- TRY IT: Please count how many lines in the entries below contain "purple" and reply with the figure alone.

-------- RAW DATA

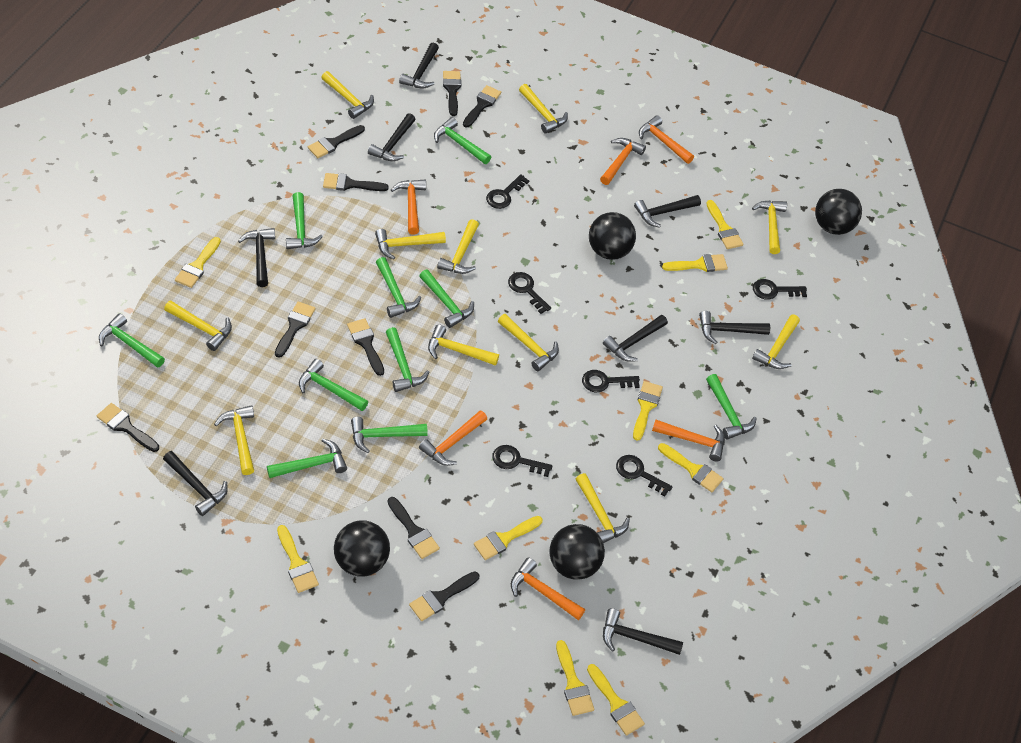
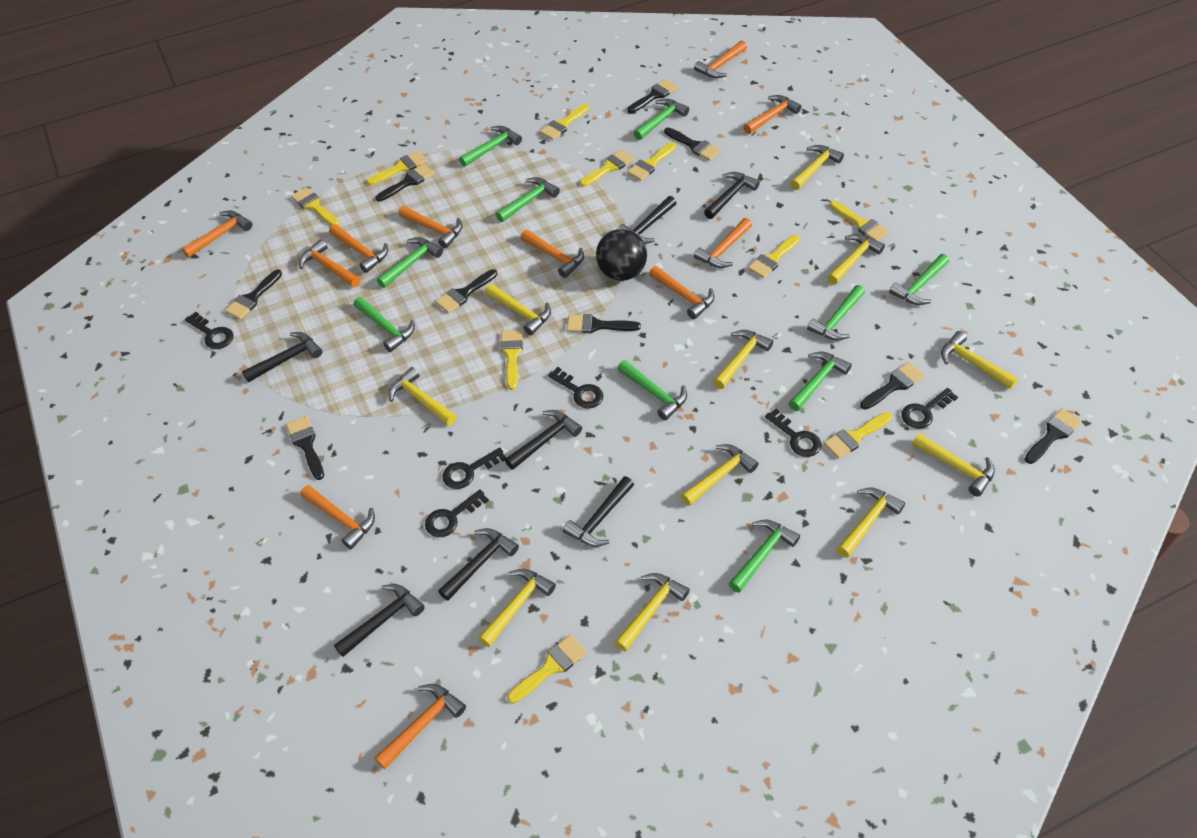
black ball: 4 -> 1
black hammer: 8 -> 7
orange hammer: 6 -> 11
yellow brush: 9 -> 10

----------------
-------- RAW DATA

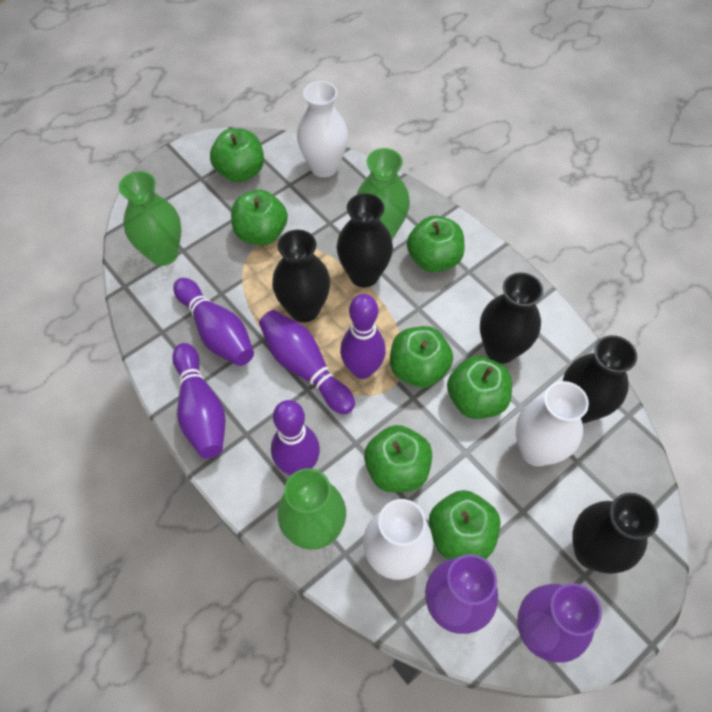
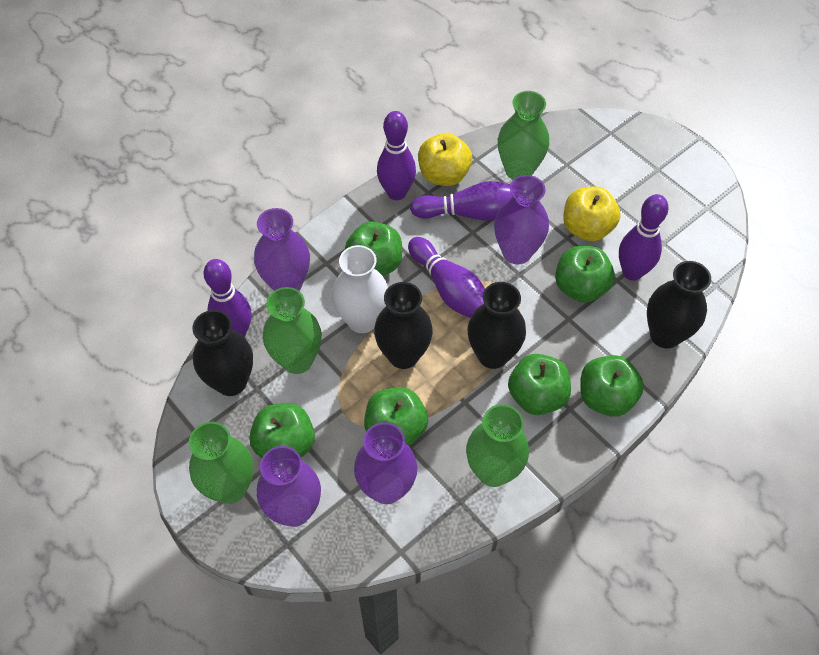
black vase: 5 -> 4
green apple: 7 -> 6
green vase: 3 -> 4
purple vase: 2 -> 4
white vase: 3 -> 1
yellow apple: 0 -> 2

----------------
-------- RAW DATA

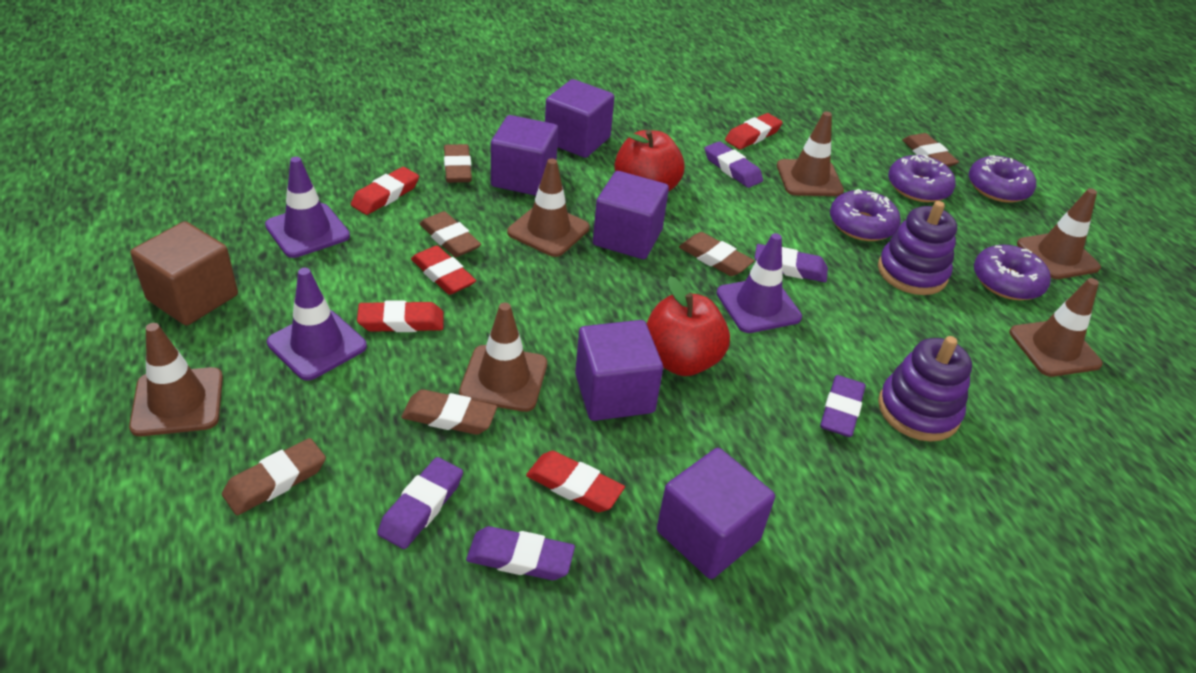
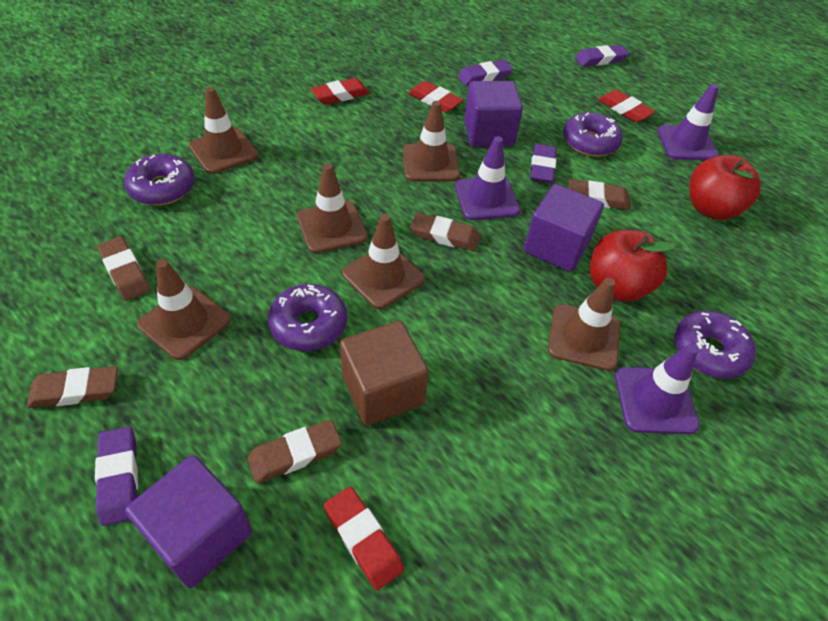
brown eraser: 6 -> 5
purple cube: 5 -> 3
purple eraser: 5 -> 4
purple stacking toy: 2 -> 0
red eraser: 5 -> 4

----------------

- ANSWER TO THIS PROBLEM: 4